**WHAT TO DO:**
Can you transcribe every entry word for word, skipping the images?

--------------------------------

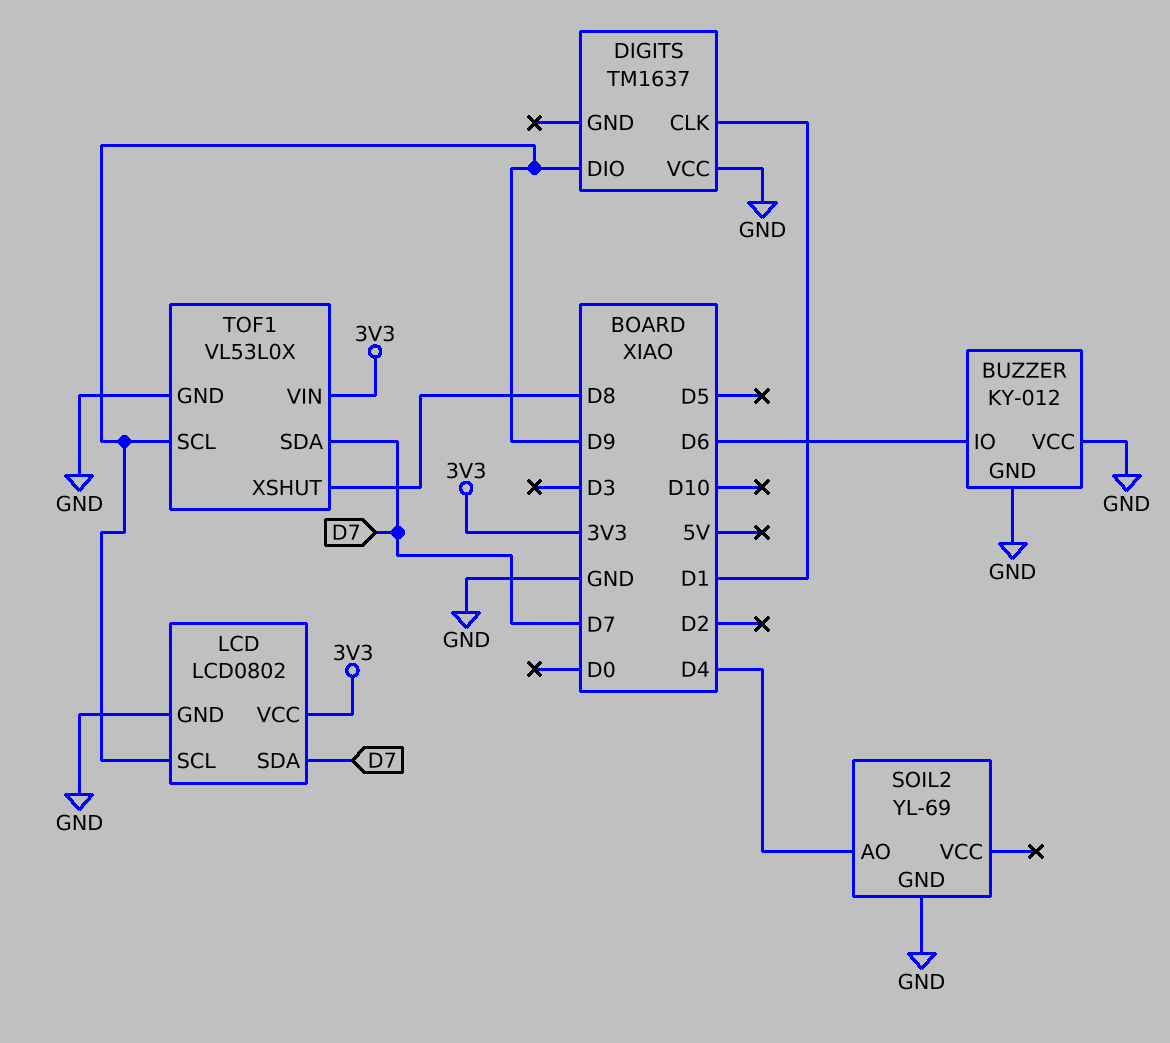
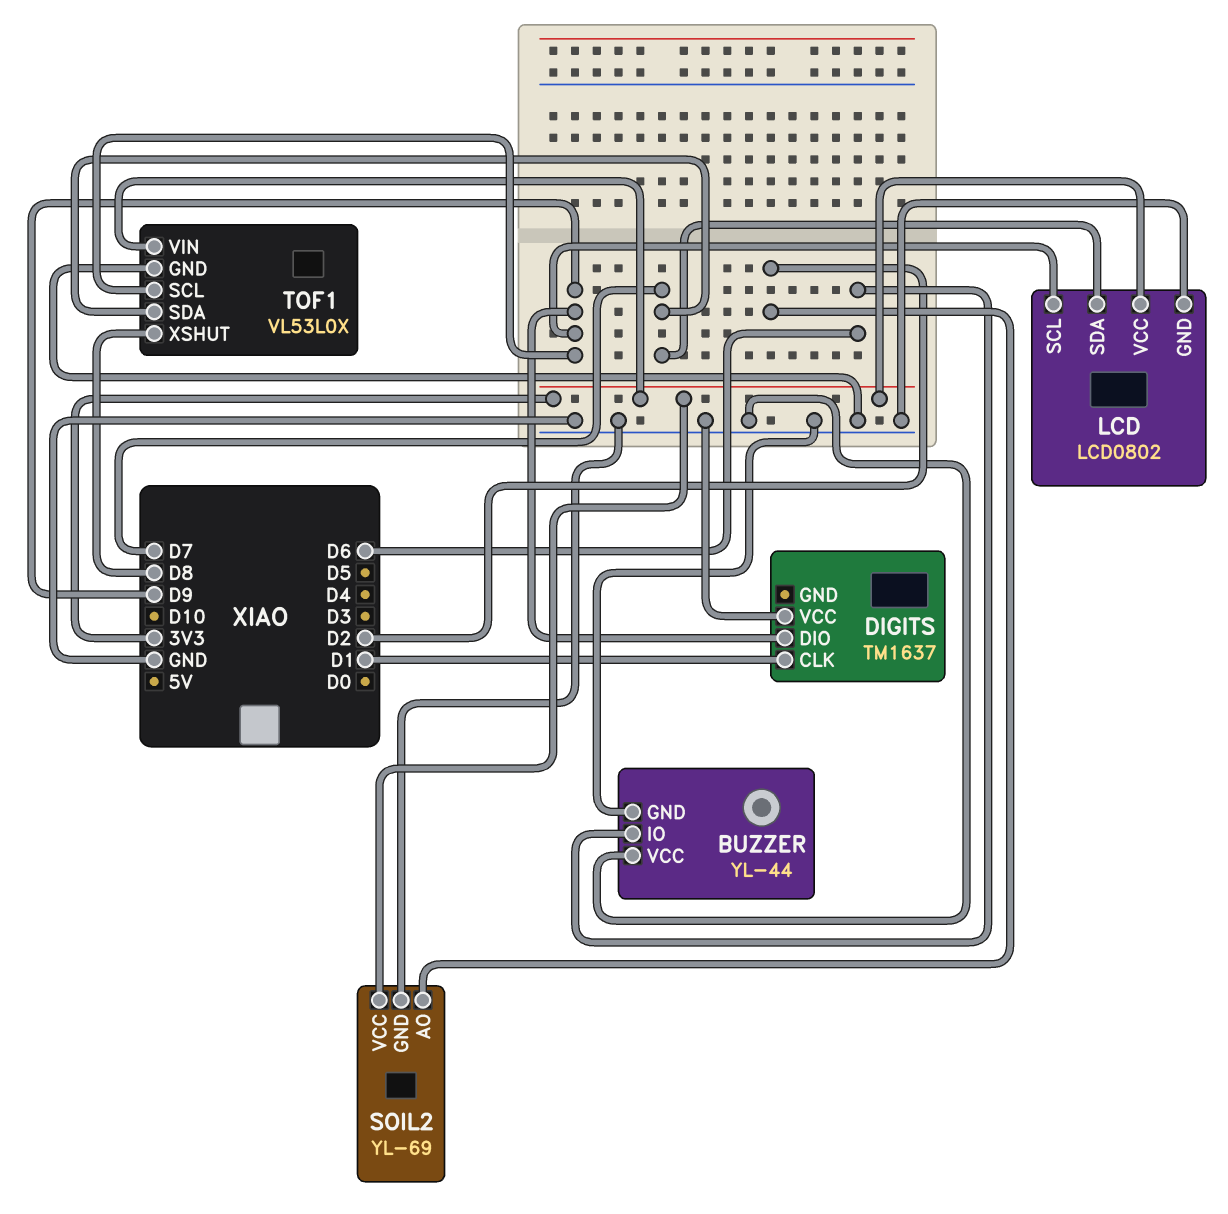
BUZZER: KY-012 -> YL-44
SOIL2 pin AO: D4 -> D2
SOIL2 pin VCC: none -> 3V3

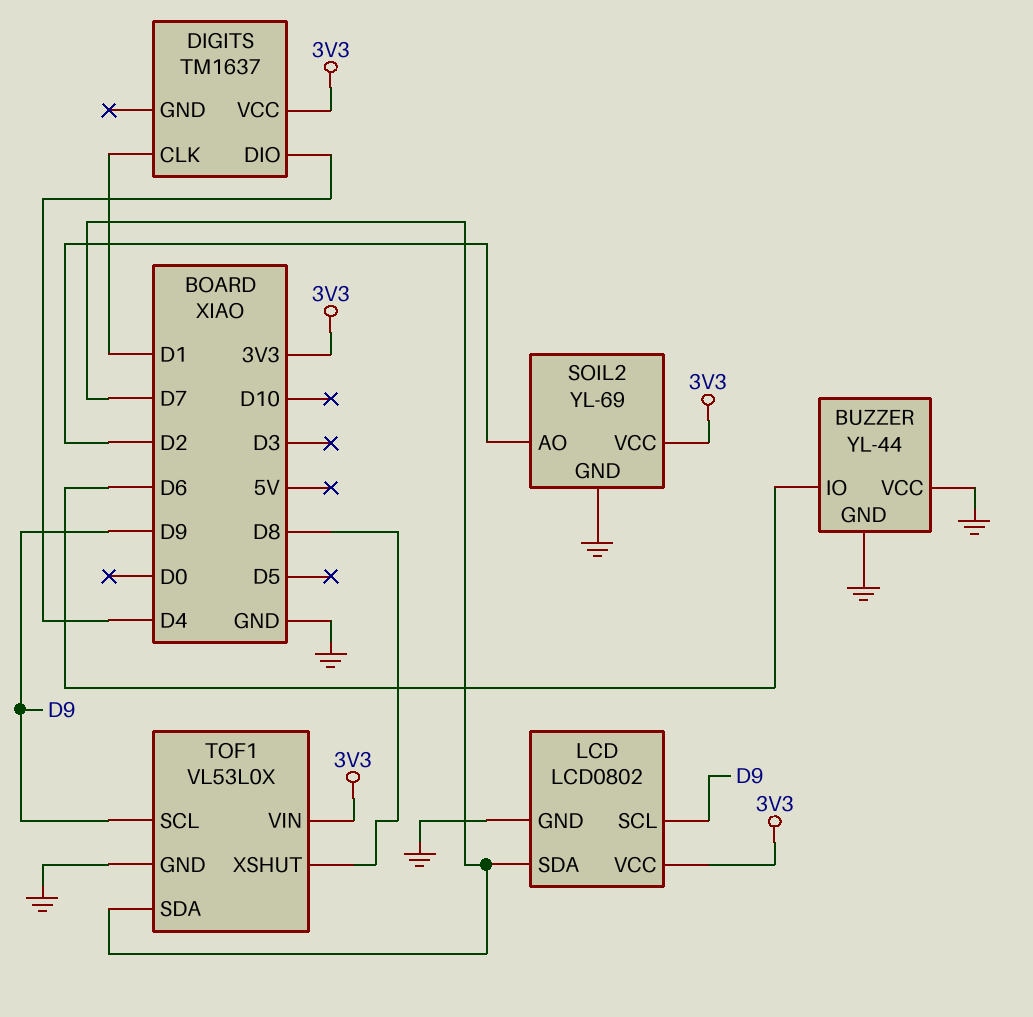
DIGITS pin DIO: D9 -> D4
DIGITS pin VCC: GND -> 3V3

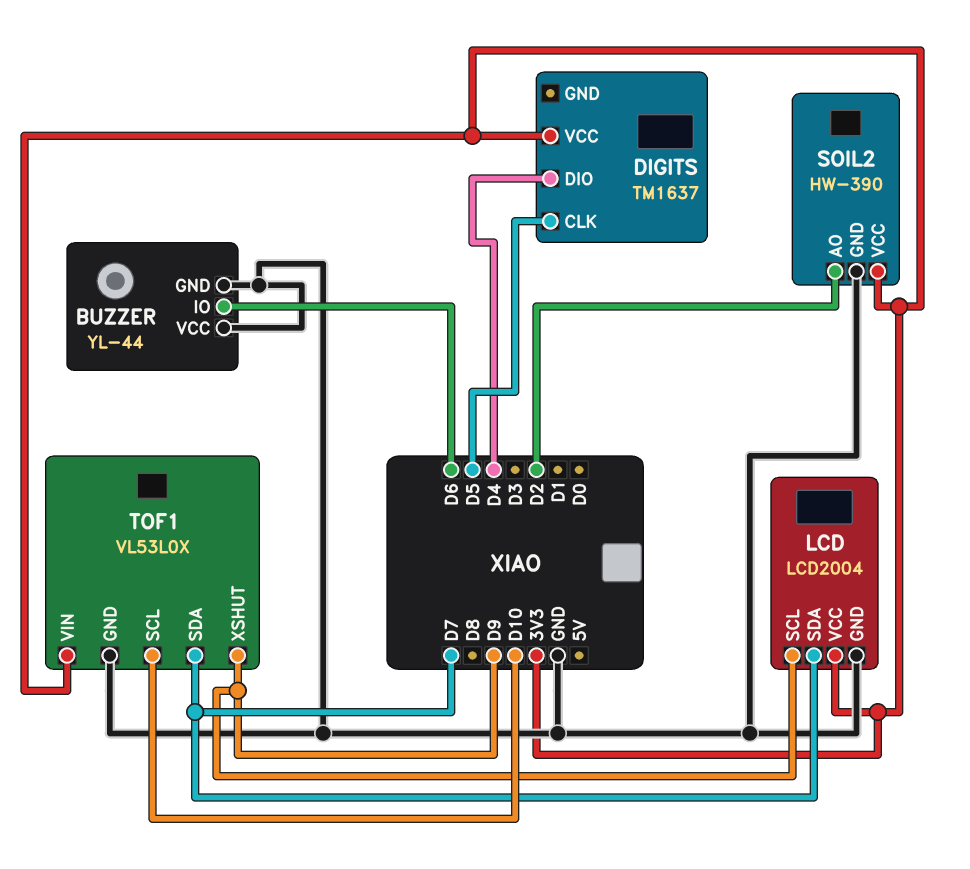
DIGITS pin CLK: D1 -> D5
LCD: LCD0802 -> LCD2004
SOIL2: YL-69 -> HW-390
TOF1 pin SCL: D9 -> D10
TOF1 pin XSHUT: D8 -> D9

--------------------------------

**ANSWER SECTION:**
BUZZER: KY-012 -> YL-44
SOIL2 pin AO: D4 -> D2
SOIL2 pin VCC: none -> 3V3

DIGITS pin DIO: D9 -> D4
DIGITS pin VCC: GND -> 3V3

DIGITS pin CLK: D1 -> D5
LCD: LCD0802 -> LCD2004
SOIL2: YL-69 -> HW-390
TOF1 pin SCL: D9 -> D10
TOF1 pin XSHUT: D8 -> D9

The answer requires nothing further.